■ TASK:
Reproduce the data below word for word, setting aside any picture it holds.

———

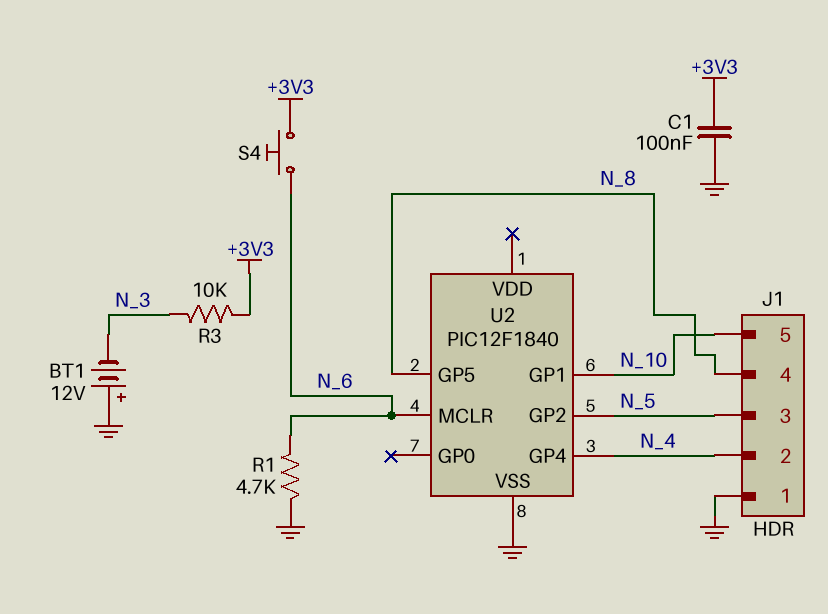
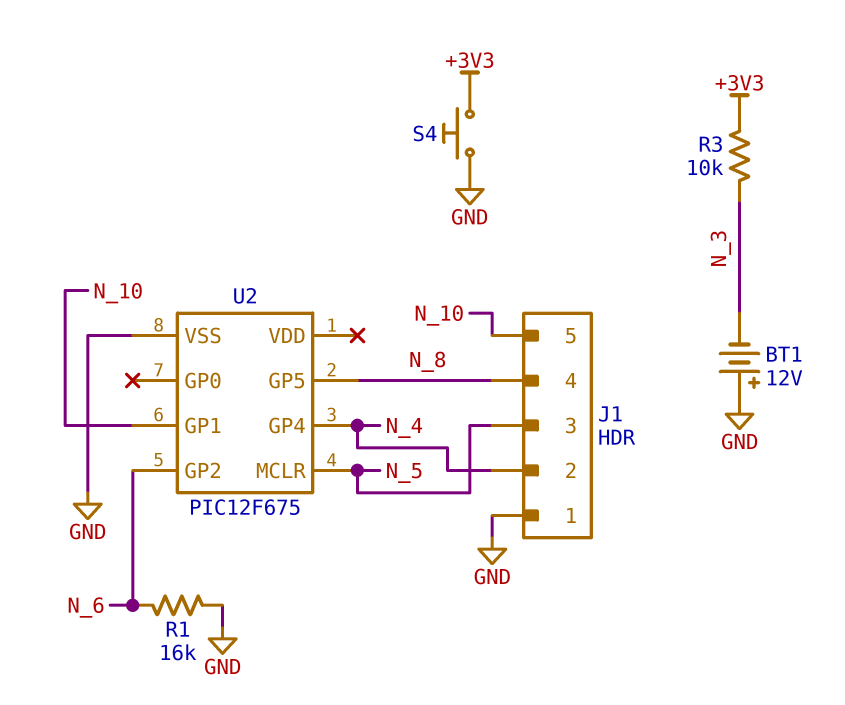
C1: 100nF (+3V3, GND) -> none
R1: 4.7k (GND, N_6) -> 16k (GND, N_6)
S4: button (+3V3, N_6) -> button (+3V3, GND)
U2: PIC12F1840 -> PIC12F675
U2 pin GP2: N_5 -> N_6
U2 pin MCLR: N_6 -> N_5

———

■ RESULT OF THE TASK:
C1: 100nF (+3V3, GND) -> none
R1: 4.7k (GND, N_6) -> 16k (GND, N_6)
S4: button (+3V3, N_6) -> button (+3V3, GND)
U2: PIC12F1840 -> PIC12F675
U2 pin GP2: N_5 -> N_6
U2 pin MCLR: N_6 -> N_5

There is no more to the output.